Your assignment - A word-for-word reproduction of the data below is needed, with no pictures in it.
========
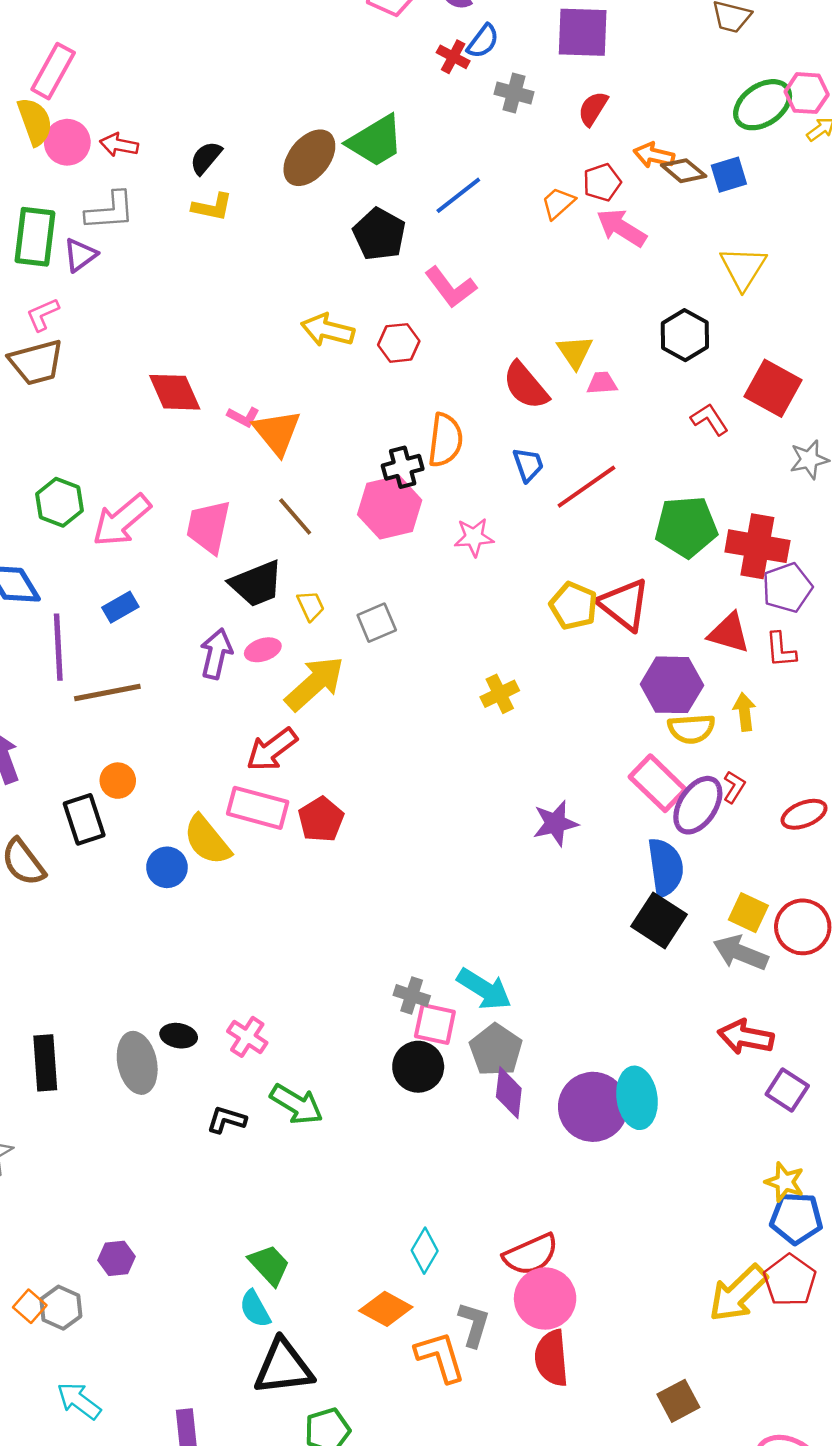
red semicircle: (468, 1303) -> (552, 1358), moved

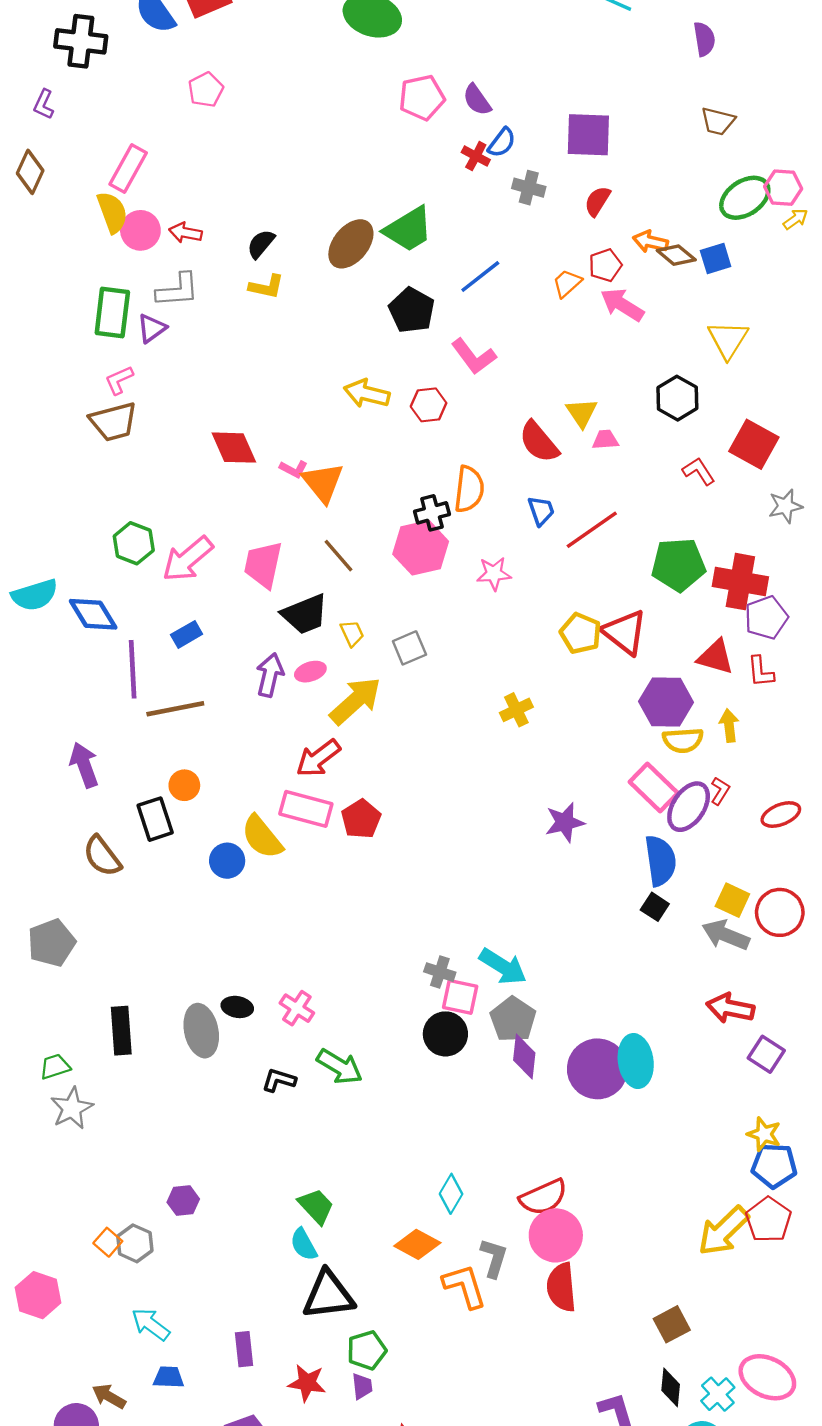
black square: (659, 920) -> (655, 907), size x0.6

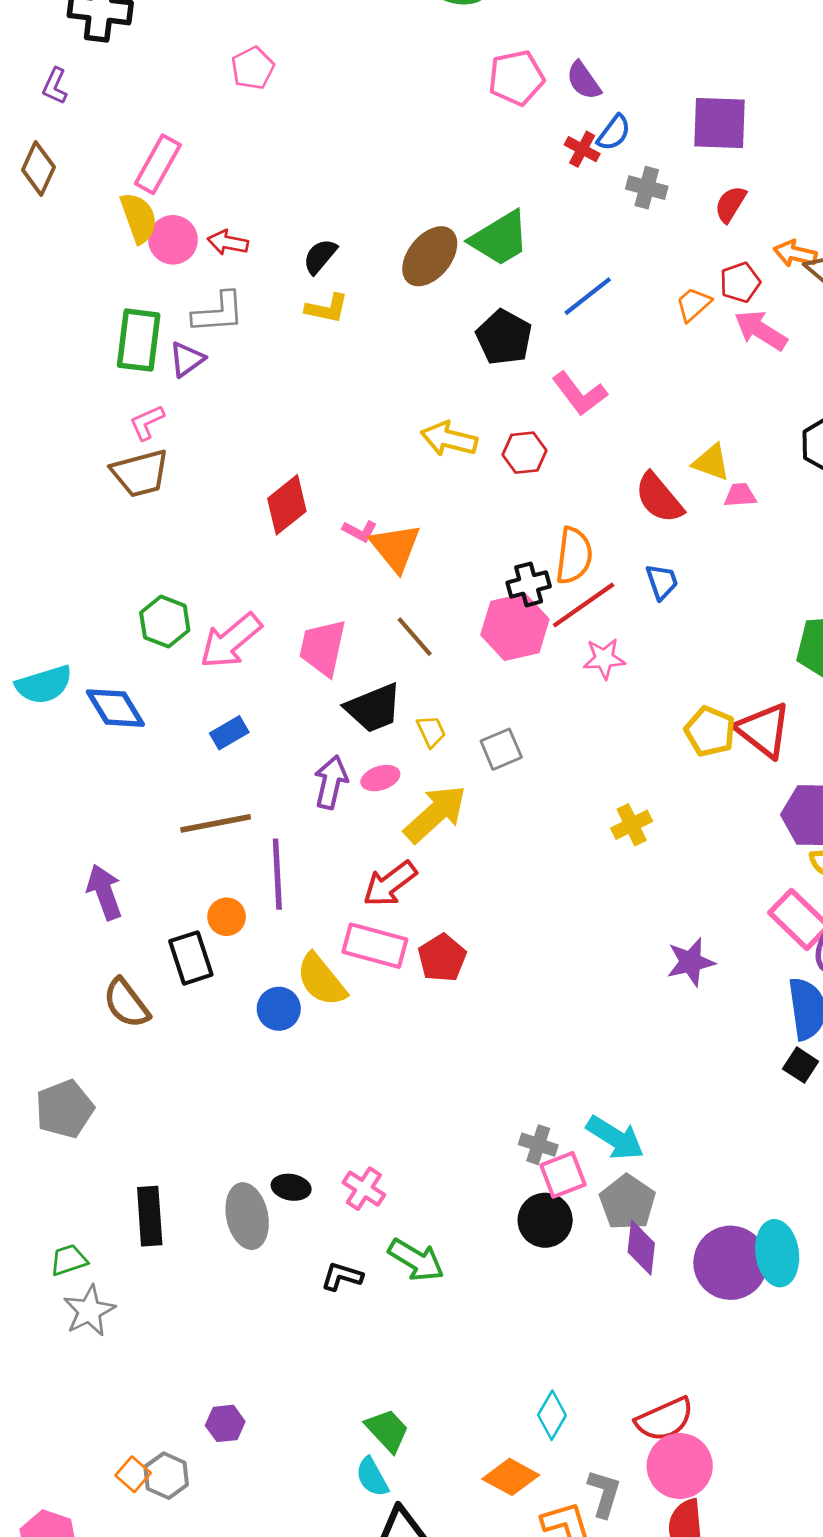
yellow triangle: (582, 413) -> (711, 462), turned -36
red diamond: (234, 448) -> (287, 505), turned 75
red line: (592, 530) -> (584, 605), moved
purple line: (133, 669) -> (277, 874), moved
pink square: (460, 997) -> (563, 1175), turned -33

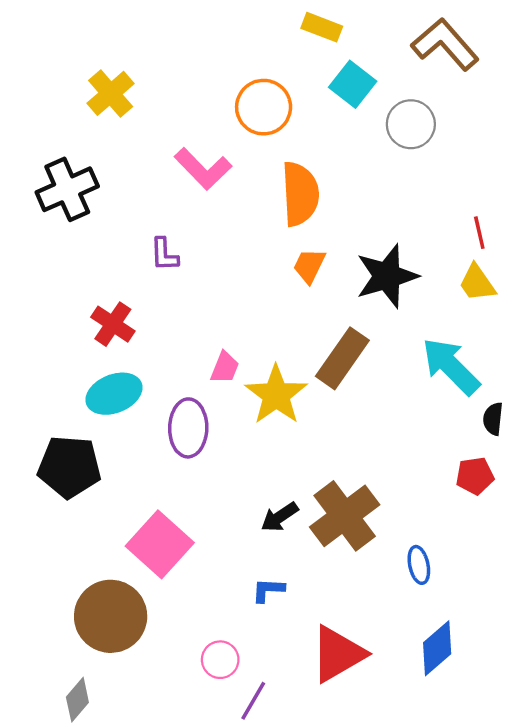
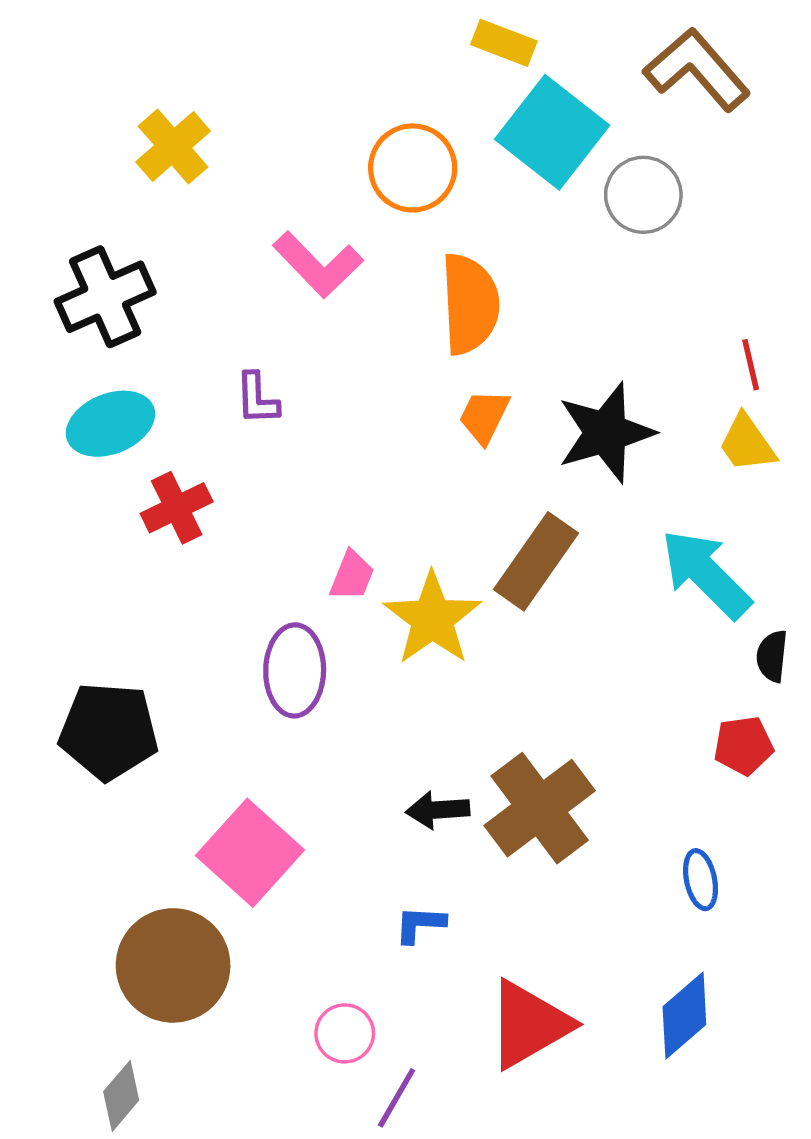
cyan square: (353, 84) -> (552, 132), size x1.5
red cross: (113, 324) -> (177, 508), turned 30
cyan ellipse: (114, 394) -> (110, 424), moved
black arrow: (280, 517) -> (438, 810), turned 30
blue ellipse: (419, 565) -> (701, 880), moved

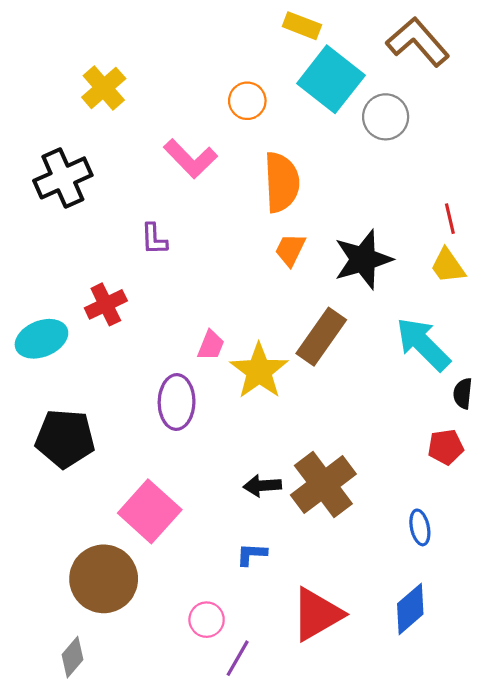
orange circle: (413, 168) -> (247, 101), size x0.7
cyan ellipse: (110, 424) -> (41, 339), moved

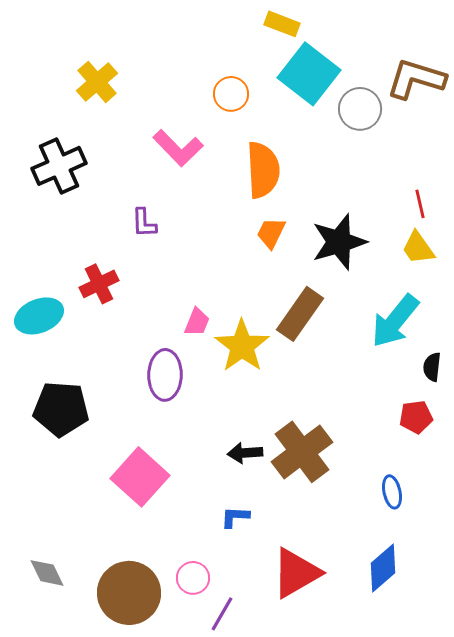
brown L-shape: (418, 42) -> (416, 79), moved, turned -32
cyan arrow: (423, 344) -> (395, 321), turned -96
brown circle: (104, 579) -> (129, 593), moved
gray diamond: (73, 657) -> (47, 573), moved, turned -66

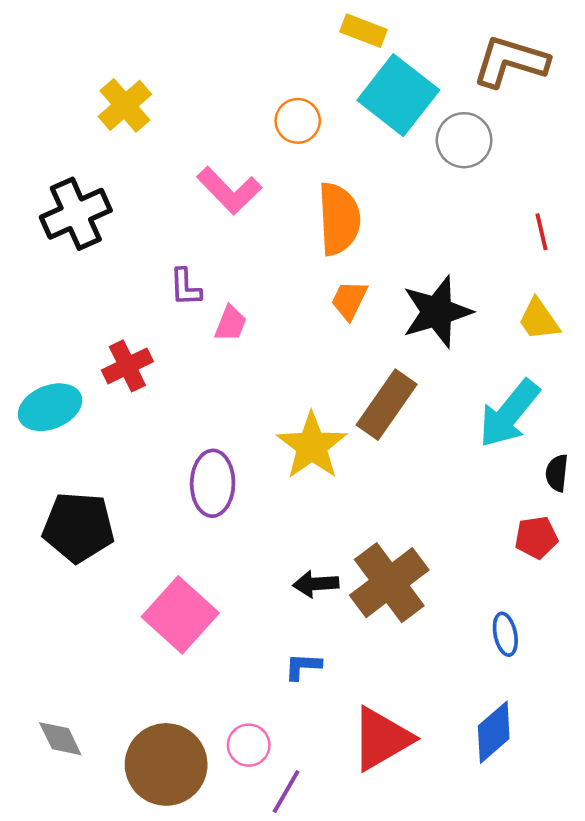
brown L-shape: (416, 79) -> (510, 62), moved
red line: (420, 204) -> (541, 232), moved
pink trapezoid: (197, 322) -> (231, 323), moved

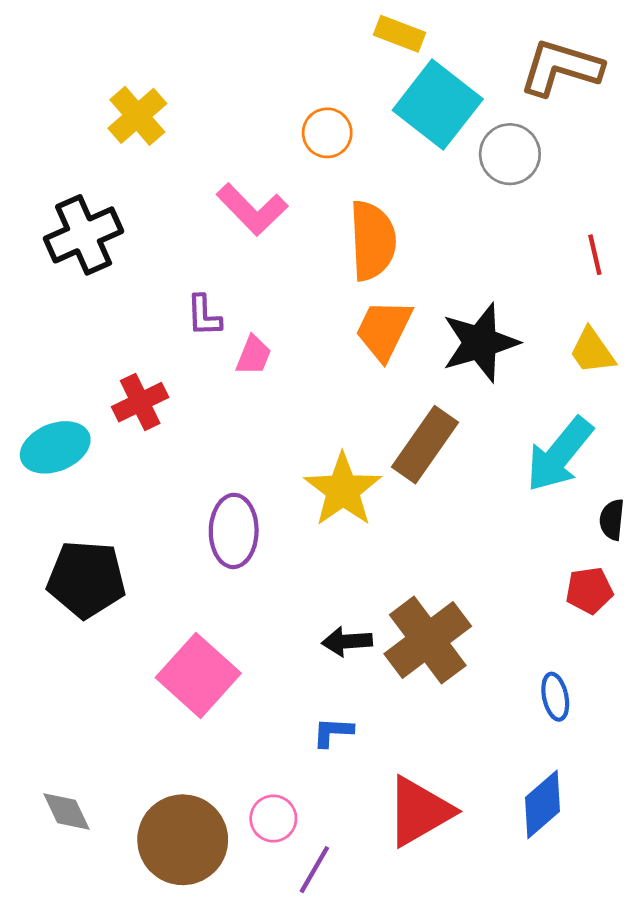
orange trapezoid: (349, 300) -> (384, 330), size x1.4

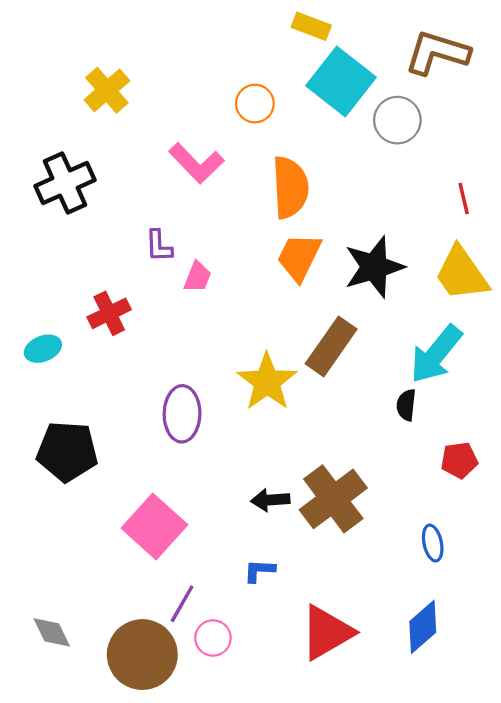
yellow trapezoid: (592, 351) -> (461, 274), size x1.5
cyan ellipse: (55, 447) -> (43, 349), size x0.7
black semicircle: (612, 520) -> (406, 405), moved
purple line: (314, 870) -> (182, 604), moved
========
Answer section -
red semicircle: (468, 1303) -> (552, 1358), moved

black square: (659, 920) -> (655, 907), size x0.6

yellow triangle: (582, 413) -> (711, 462), turned -36
red diamond: (234, 448) -> (287, 505), turned 75
red line: (592, 530) -> (584, 605), moved
purple line: (133, 669) -> (277, 874), moved
pink square: (460, 997) -> (563, 1175), turned -33

cyan square: (353, 84) -> (552, 132), size x1.5
red cross: (113, 324) -> (177, 508), turned 30
cyan ellipse: (114, 394) -> (110, 424), moved
black arrow: (280, 517) -> (438, 810), turned 30
blue ellipse: (419, 565) -> (701, 880), moved

orange circle: (413, 168) -> (247, 101), size x0.7
cyan ellipse: (110, 424) -> (41, 339), moved

brown L-shape: (418, 42) -> (416, 79), moved, turned -32
cyan arrow: (423, 344) -> (395, 321), turned -96
brown circle: (104, 579) -> (129, 593), moved
gray diamond: (73, 657) -> (47, 573), moved, turned -66

brown L-shape: (416, 79) -> (510, 62), moved
red line: (420, 204) -> (541, 232), moved
pink trapezoid: (197, 322) -> (231, 323), moved

orange trapezoid: (349, 300) -> (384, 330), size x1.4

yellow trapezoid: (592, 351) -> (461, 274), size x1.5
cyan ellipse: (55, 447) -> (43, 349), size x0.7
black semicircle: (612, 520) -> (406, 405), moved
purple line: (314, 870) -> (182, 604), moved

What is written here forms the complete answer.